◆ **Data for analysis**
════

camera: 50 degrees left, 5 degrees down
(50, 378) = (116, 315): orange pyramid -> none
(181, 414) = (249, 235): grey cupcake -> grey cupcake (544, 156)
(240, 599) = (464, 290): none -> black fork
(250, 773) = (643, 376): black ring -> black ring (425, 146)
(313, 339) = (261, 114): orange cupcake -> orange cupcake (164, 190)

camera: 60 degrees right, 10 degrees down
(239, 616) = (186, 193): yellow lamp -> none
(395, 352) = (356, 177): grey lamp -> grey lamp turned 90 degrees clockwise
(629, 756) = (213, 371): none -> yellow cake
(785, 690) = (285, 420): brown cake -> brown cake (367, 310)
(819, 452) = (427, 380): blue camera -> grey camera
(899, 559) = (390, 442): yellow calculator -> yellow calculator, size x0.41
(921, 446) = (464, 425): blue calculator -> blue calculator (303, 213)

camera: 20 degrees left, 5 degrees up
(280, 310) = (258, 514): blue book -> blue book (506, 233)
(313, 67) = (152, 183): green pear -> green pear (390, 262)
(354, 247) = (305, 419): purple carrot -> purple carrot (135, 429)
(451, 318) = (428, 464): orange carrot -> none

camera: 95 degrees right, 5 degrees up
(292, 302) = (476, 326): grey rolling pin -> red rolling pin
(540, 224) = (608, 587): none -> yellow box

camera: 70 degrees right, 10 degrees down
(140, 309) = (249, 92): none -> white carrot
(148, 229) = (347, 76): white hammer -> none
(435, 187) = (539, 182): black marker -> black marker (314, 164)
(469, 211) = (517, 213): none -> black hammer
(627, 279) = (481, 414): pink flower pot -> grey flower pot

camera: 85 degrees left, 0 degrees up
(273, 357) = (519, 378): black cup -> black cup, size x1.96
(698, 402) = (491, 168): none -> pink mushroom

════

◆ **Task details**
The expected output is the complete data, repeated exactly.

◆ **Result of this task**
camera: 50 degrees left, 5 degrees down
(50, 378) = (116, 315): orange pyramid -> none
(181, 414) = (249, 235): grey cupcake -> grey cupcake (544, 156)
(240, 599) = (464, 290): none -> black fork
(250, 773) = (643, 376): black ring -> black ring (425, 146)
(313, 339) = (261, 114): orange cupcake -> orange cupcake (164, 190)

camera: 60 degrees right, 10 degrees down
(239, 616) = (186, 193): yellow lamp -> none
(395, 352) = (356, 177): grey lamp -> grey lamp turned 90 degrees clockwise
(629, 756) = (213, 371): none -> yellow cake
(785, 690) = (285, 420): brown cake -> brown cake (367, 310)
(819, 452) = (427, 380): blue camera -> grey camera
(899, 559) = (390, 442): yellow calculator -> yellow calculator, size x0.41
(921, 446) = (464, 425): blue calculator -> blue calculator (303, 213)

camera: 20 degrees left, 5 degrees up
(280, 310) = (258, 514): blue book -> blue book (506, 233)
(313, 67) = (152, 183): green pear -> green pear (390, 262)
(354, 247) = (305, 419): purple carrot -> purple carrot (135, 429)
(451, 318) = (428, 464): orange carrot -> none

camera: 95 degrees right, 5 degrees up
(292, 302) = (476, 326): grey rolling pin -> red rolling pin
(540, 224) = (608, 587): none -> yellow box

camera: 70 degrees right, 10 degrees down
(140, 309) = (249, 92): none -> white carrot
(148, 229) = (347, 76): white hammer -> none
(435, 187) = (539, 182): black marker -> black marker (314, 164)
(469, 211) = (517, 213): none -> black hammer
(627, 279) = (481, 414): pink flower pot -> grey flower pot

camera: 85 degrees left, 0 degrees up
(273, 357) = (519, 378): black cup -> black cup, size x1.96
(698, 402) = (491, 168): none -> pink mushroom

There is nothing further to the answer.